TO DO
Return every line of the entries that includes the word "white".

SOURCE RECORDS

┌────────

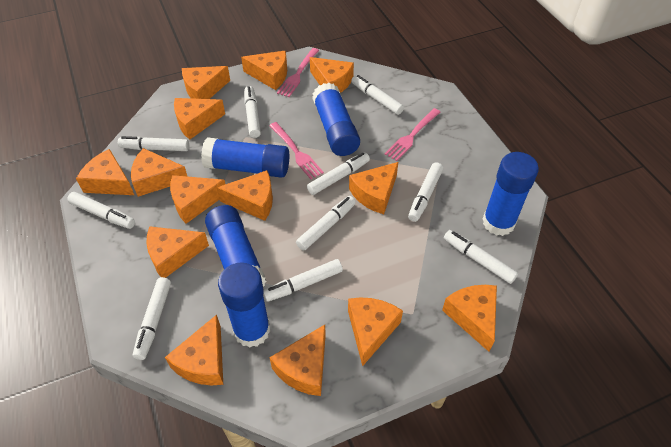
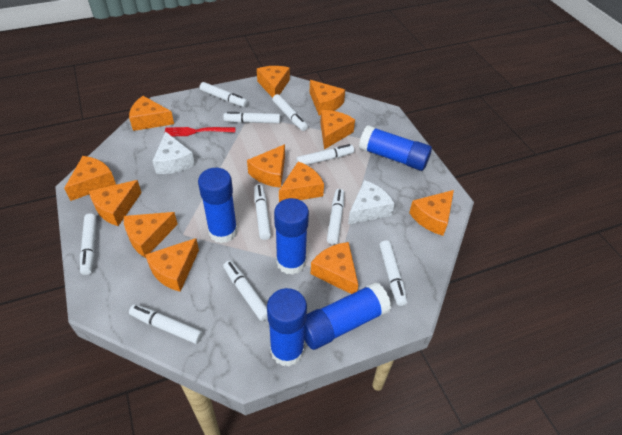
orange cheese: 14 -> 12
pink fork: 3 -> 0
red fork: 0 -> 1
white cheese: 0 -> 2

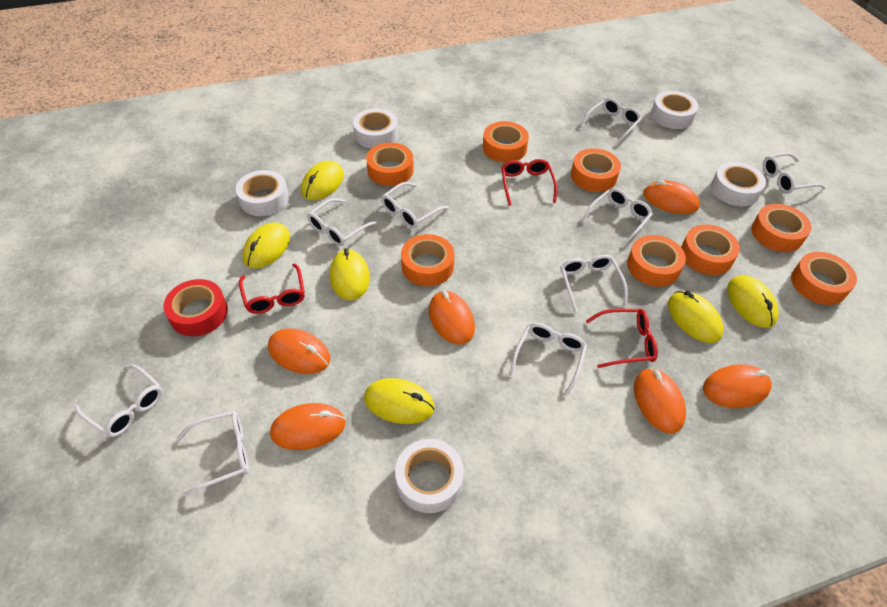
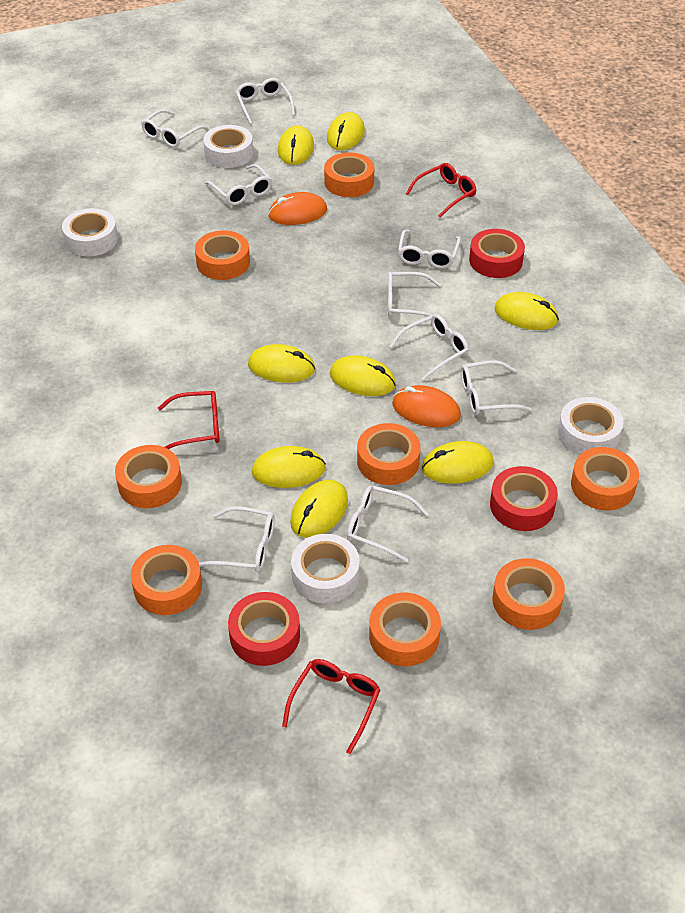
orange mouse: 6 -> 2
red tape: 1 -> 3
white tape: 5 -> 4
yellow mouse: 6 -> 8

└────────
┌────────

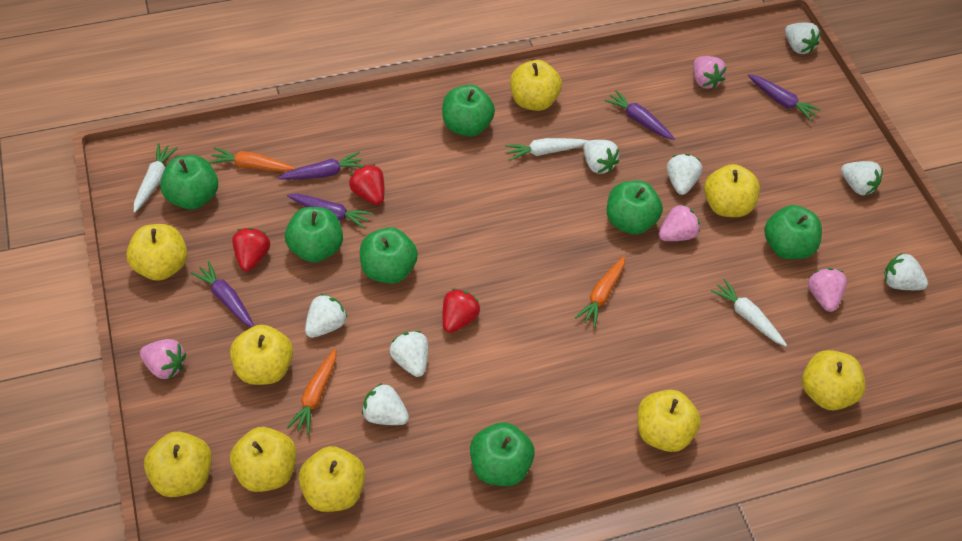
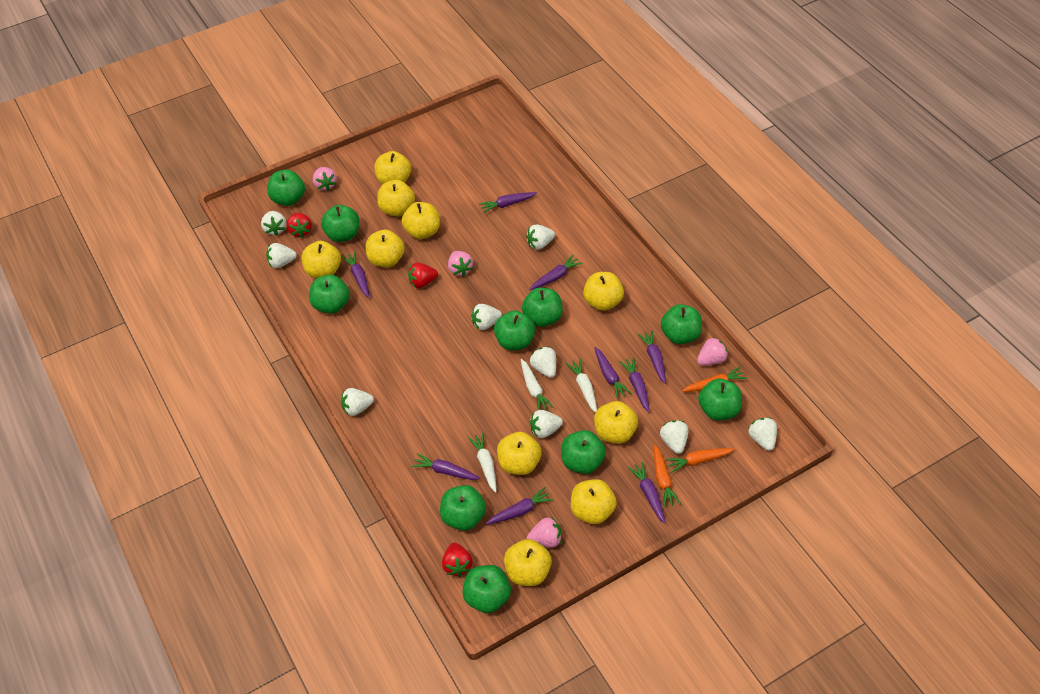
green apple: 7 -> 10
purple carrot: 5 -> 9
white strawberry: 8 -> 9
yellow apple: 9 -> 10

└────────

RESPONSE
white cheese: 0 -> 2
white tape: 5 -> 4
white strawberry: 8 -> 9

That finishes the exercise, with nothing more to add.